▸ WHAT IS BEING ASKED: From the entries provided below, copy each line that contains the word "diode".

★ ★ ★ ★ ★

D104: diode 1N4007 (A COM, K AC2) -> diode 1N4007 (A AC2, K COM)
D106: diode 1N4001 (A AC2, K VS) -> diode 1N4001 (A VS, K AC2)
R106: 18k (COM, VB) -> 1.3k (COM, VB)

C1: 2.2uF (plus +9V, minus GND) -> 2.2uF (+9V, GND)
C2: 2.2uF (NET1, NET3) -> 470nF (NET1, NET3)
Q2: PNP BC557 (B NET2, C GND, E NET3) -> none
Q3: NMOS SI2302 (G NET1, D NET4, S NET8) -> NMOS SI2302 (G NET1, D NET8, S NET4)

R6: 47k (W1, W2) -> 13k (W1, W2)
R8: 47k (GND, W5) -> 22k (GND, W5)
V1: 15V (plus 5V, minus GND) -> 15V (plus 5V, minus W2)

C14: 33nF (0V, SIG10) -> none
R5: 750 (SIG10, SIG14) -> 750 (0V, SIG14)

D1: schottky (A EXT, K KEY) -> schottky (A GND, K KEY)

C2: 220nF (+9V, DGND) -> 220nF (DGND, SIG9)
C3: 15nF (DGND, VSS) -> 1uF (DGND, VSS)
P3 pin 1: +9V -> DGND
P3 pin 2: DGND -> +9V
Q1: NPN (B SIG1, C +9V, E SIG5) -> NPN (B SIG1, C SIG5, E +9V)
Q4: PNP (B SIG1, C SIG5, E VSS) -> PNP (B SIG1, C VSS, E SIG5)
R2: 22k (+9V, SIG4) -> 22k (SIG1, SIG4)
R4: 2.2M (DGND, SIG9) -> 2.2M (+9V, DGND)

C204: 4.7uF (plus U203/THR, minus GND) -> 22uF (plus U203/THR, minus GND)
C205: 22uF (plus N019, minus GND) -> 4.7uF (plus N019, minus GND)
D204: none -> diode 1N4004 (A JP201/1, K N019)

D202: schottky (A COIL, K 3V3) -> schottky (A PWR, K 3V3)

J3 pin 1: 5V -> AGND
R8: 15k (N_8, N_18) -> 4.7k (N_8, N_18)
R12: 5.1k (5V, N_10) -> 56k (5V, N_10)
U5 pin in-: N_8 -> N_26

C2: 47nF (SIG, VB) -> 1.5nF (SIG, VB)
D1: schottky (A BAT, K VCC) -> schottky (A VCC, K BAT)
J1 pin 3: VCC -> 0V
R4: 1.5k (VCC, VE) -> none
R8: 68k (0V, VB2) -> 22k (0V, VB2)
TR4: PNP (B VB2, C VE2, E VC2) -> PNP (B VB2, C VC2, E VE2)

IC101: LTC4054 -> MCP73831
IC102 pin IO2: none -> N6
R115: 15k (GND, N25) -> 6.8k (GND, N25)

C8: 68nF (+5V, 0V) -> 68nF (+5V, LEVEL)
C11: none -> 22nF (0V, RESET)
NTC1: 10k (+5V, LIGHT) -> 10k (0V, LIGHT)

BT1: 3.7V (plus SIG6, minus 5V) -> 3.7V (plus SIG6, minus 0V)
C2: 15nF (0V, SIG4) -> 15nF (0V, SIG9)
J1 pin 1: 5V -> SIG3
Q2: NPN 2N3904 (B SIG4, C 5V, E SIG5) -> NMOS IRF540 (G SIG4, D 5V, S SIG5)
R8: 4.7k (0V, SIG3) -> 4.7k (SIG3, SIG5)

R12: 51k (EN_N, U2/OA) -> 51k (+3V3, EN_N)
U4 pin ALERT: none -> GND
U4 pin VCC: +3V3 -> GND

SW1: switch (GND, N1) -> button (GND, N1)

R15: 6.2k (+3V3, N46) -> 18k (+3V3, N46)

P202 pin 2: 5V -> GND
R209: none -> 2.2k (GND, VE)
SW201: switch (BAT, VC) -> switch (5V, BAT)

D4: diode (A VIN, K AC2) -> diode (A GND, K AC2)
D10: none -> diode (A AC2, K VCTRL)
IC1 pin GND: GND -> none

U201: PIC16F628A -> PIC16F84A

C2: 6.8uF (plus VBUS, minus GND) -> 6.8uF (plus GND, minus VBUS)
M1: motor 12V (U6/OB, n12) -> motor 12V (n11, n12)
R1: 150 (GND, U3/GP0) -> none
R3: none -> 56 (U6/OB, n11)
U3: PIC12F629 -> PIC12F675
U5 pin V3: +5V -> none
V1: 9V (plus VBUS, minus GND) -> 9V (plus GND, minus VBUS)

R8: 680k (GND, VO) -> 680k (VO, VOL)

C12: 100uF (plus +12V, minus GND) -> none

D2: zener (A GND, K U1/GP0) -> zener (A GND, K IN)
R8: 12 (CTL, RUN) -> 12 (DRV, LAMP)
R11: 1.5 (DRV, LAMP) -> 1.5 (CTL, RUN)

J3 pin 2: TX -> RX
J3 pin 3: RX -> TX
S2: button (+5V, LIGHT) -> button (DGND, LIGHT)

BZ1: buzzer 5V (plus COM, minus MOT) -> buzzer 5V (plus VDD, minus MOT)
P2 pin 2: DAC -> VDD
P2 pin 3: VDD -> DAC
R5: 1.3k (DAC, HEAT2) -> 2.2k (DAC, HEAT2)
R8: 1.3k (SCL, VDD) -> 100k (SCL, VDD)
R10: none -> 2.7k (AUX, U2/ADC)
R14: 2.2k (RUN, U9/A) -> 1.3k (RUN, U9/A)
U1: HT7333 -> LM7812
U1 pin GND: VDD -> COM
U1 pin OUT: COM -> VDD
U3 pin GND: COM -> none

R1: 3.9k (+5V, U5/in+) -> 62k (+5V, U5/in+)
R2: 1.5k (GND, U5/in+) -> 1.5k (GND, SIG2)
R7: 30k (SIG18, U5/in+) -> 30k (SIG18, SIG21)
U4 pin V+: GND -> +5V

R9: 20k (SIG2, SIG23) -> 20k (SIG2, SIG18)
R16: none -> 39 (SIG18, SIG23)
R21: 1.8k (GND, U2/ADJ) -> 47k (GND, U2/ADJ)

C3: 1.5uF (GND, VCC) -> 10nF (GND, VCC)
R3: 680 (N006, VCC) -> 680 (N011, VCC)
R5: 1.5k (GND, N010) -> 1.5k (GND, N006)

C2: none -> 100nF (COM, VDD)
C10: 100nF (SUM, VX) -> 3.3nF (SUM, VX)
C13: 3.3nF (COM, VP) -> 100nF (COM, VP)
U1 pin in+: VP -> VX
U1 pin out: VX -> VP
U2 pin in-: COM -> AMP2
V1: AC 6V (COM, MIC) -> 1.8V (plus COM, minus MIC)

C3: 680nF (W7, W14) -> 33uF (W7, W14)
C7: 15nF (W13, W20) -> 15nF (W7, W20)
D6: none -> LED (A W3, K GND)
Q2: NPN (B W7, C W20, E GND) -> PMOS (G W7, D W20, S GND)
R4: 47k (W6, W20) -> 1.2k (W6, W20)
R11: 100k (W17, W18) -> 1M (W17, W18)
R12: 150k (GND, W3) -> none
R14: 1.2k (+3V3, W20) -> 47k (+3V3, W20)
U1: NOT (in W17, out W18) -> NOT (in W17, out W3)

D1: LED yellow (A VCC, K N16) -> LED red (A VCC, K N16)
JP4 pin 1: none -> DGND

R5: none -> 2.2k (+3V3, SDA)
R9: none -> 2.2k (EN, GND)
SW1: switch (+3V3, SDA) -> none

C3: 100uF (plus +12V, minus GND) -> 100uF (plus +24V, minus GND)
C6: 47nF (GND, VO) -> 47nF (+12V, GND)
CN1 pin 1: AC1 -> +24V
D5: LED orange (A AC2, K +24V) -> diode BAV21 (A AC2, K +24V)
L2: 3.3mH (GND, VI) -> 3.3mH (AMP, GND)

★ ★ ★ ★ ★

▸ WRITTEN ANSWER:
D104: diode 1N4007 (A COM, K AC2) -> diode 1N4007 (A AC2, K COM)
D106: diode 1N4001 (A AC2, K VS) -> diode 1N4001 (A VS, K AC2)
D204: none -> diode 1N4004 (A JP201/1, K N019)
D4: diode (A VIN, K AC2) -> diode (A GND, K AC2)
D10: none -> diode (A AC2, K VCTRL)
D5: LED orange (A AC2, K +24V) -> diode BAV21 (A AC2, K +24V)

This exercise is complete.